==== Provided data ====

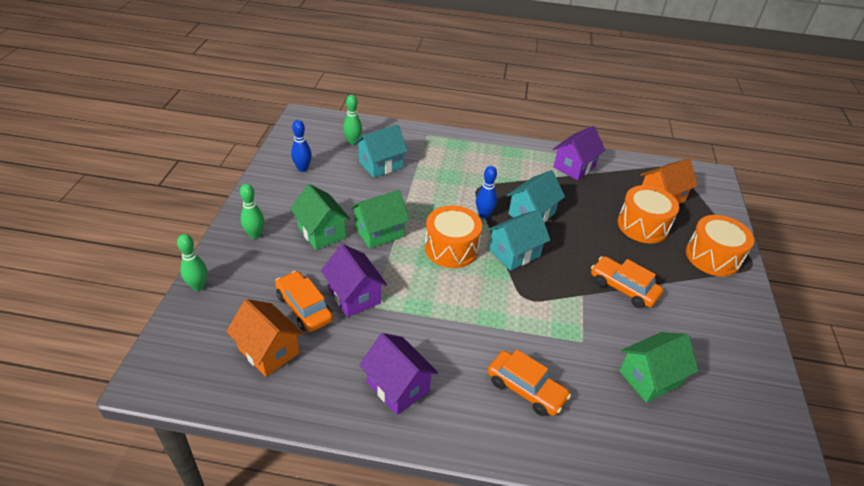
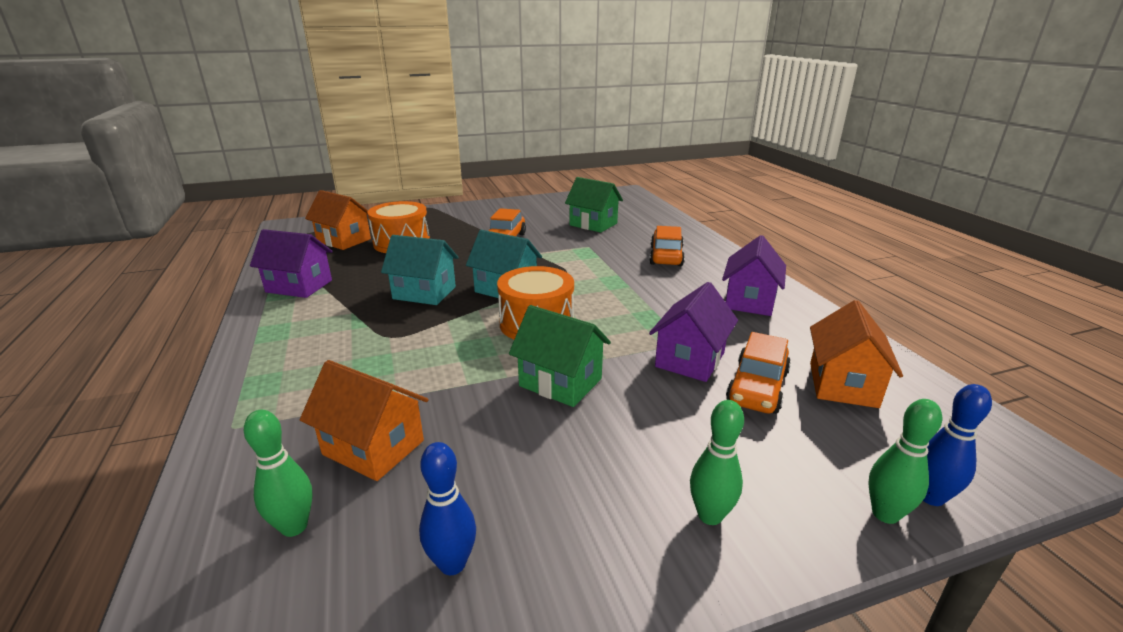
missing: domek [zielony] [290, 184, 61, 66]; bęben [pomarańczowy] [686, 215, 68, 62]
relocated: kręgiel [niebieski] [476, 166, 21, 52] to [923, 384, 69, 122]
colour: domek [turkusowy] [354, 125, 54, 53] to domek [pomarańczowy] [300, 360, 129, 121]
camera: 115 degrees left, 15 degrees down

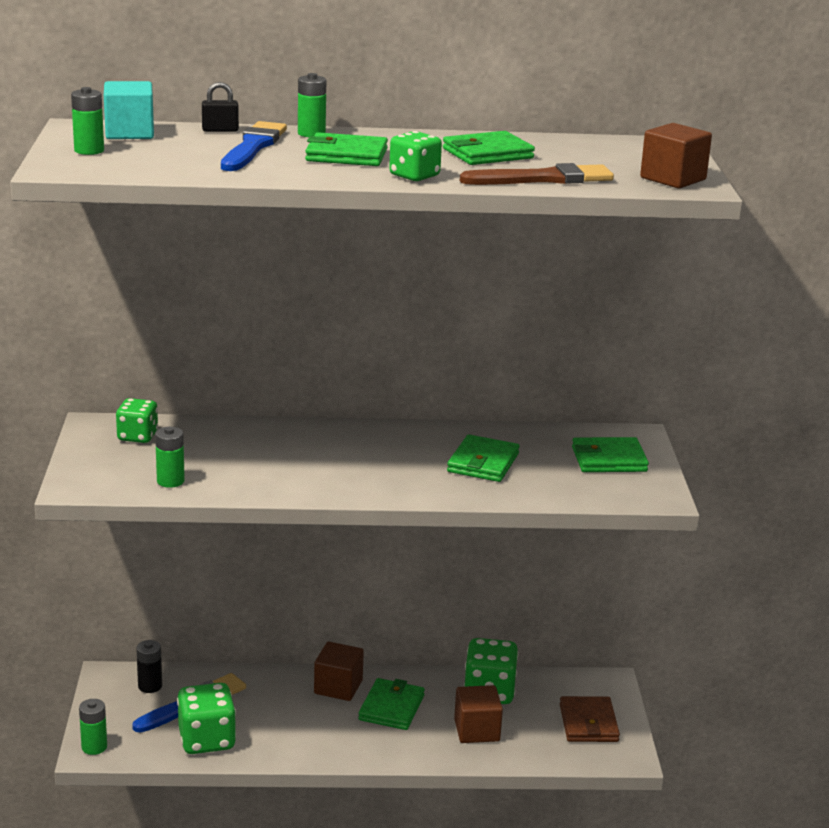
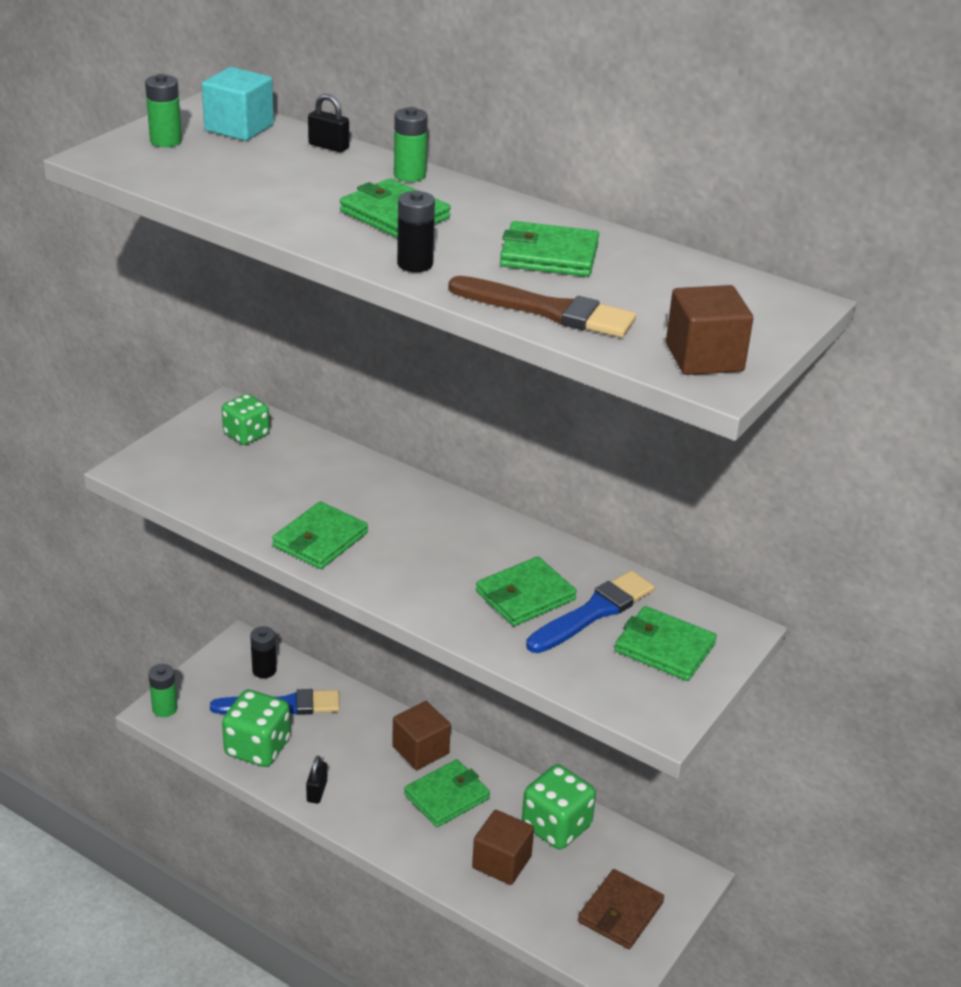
missing: bateria [zielony] [155, 427, 30, 61]
appeared: portfel [zielony] [272, 501, 96, 68]; kłódka [czarny] [306, 756, 21, 48]
relocated: pędzel [niebieski] [221, 121, 66, 50] to [526, 570, 129, 83]
exchanged: kostka do gry [zielony] [389, 131, 53, 50] to bateria [czarny] [397, 190, 38, 82]
camera: 35 degrees right, 10 degrees up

====

Exercise aim >> Copy out exactly the lines between the line that contains "relocated: kręgiel [niebieski]" and the last line of the records, both ends included; leave out every picture.

Exercise solution >>
relocated: kręgiel [niebieski] [476, 166, 21, 52] to [923, 384, 69, 122]
colour: domek [turkusowy] [354, 125, 54, 53] to domek [pomarańczowy] [300, 360, 129, 121]
camera: 115 degrees left, 15 degrees down

missing: bateria [zielony] [155, 427, 30, 61]
appeared: portfel [zielony] [272, 501, 96, 68]; kłódka [czarny] [306, 756, 21, 48]
relocated: pędzel [niebieski] [221, 121, 66, 50] to [526, 570, 129, 83]
exchanged: kostka do gry [zielony] [389, 131, 53, 50] to bateria [czarny] [397, 190, 38, 82]
camera: 35 degrees right, 10 degrees up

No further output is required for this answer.